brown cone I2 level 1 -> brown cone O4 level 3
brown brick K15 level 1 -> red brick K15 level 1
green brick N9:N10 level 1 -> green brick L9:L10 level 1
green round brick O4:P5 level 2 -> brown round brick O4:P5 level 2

::::

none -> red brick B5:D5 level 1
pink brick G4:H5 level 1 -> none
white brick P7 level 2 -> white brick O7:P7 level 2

::::

*What needs to be done:* Print exactly the lines of the listing above starting at the line containing "green brick N9:N10" and ending at the line containing "green round brick", both included.

*Your response:*
green brick N9:N10 level 1 -> green brick L9:L10 level 1
green round brick O4:P5 level 2 -> brown round brick O4:P5 level 2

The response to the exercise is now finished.